**What needs to be done:** Taking the line with "brown star: (59, 55) -> (16, 35), moved" as the first and the line with "cyan cross: (21, 200) -> (14, 135), turned 36" as the last, set down exactly every line in that range from the entries below, and no more.

Information provided section start

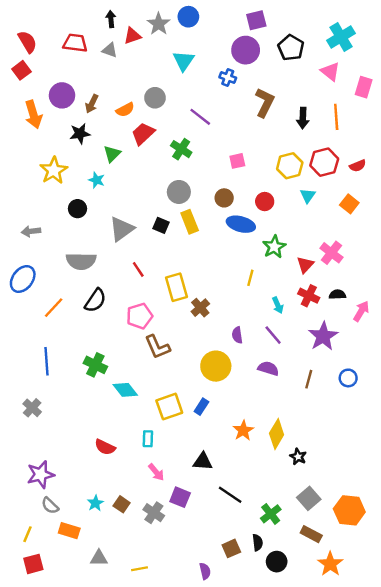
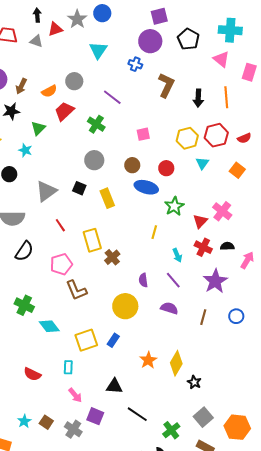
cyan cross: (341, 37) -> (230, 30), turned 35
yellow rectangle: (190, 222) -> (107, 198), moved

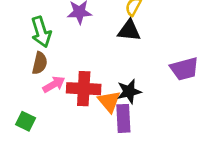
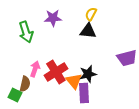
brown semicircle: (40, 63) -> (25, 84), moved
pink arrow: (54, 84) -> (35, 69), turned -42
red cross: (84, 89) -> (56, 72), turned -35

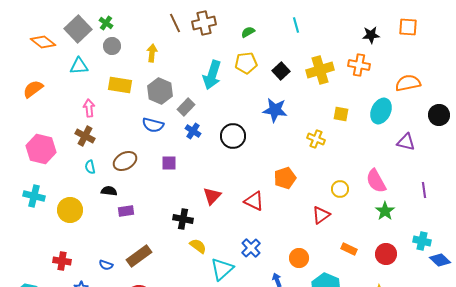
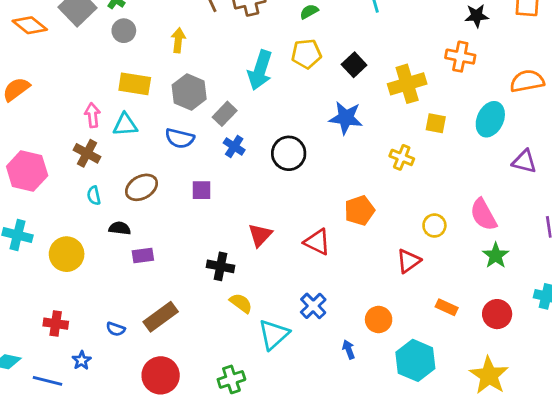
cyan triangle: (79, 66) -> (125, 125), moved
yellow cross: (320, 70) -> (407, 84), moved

Information provided section end
Information provided section start

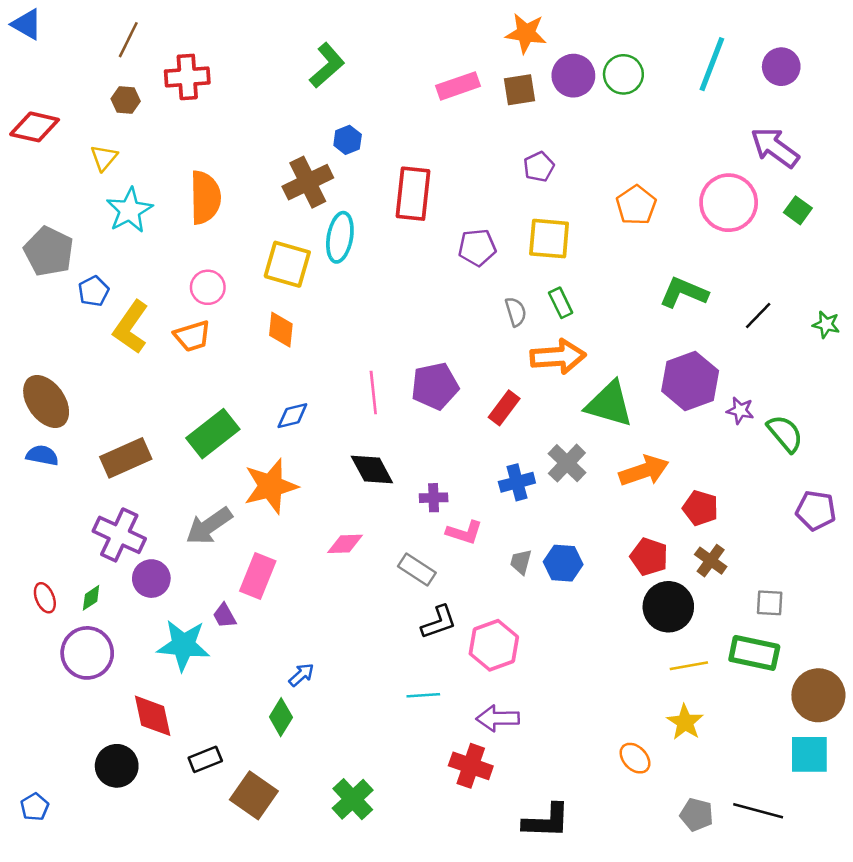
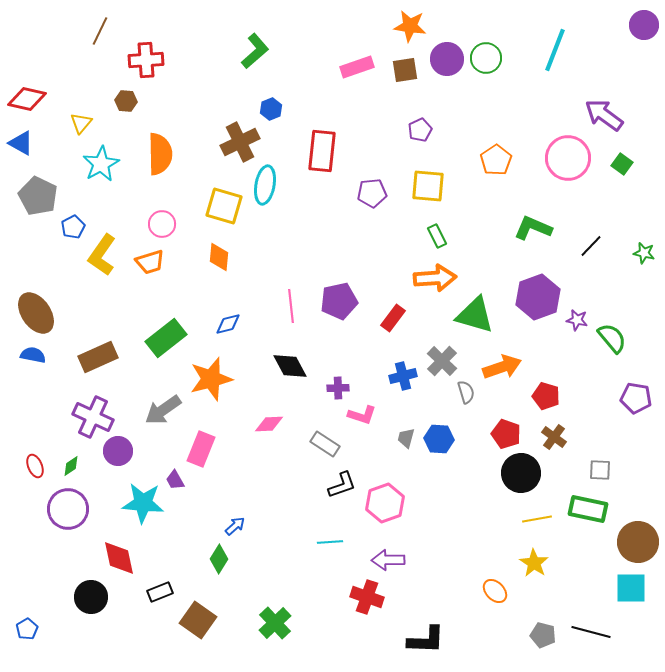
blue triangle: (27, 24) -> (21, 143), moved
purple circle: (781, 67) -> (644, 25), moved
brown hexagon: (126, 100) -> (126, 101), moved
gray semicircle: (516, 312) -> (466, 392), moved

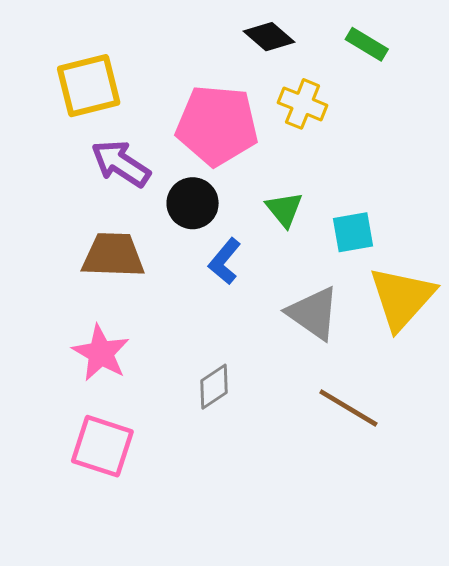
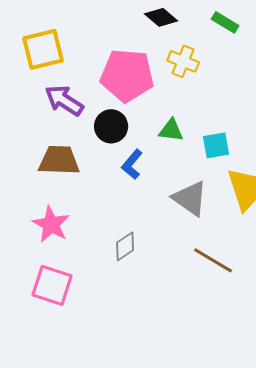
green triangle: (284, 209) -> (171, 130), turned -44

Information provided section end
Information provided section start

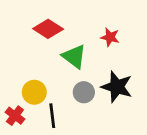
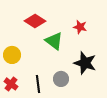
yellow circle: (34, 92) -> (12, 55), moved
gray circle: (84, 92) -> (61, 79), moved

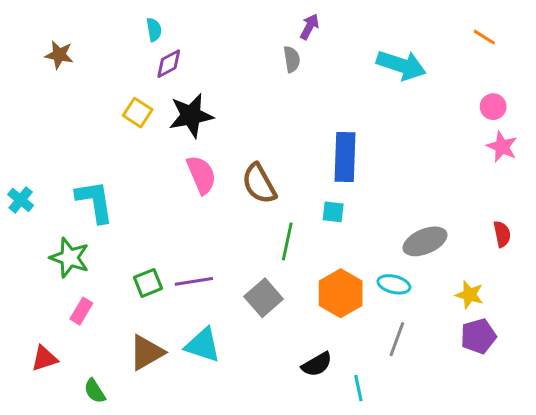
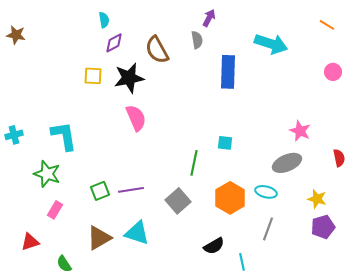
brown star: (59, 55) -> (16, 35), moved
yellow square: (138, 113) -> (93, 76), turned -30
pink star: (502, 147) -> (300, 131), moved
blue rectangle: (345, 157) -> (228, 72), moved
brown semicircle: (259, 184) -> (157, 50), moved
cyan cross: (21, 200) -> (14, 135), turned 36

Information provided section end

**Answer for this exercise:**
brown star: (59, 55) -> (16, 35), moved
yellow square: (138, 113) -> (93, 76), turned -30
pink star: (502, 147) -> (300, 131), moved
blue rectangle: (345, 157) -> (228, 72), moved
brown semicircle: (259, 184) -> (157, 50), moved
cyan cross: (21, 200) -> (14, 135), turned 36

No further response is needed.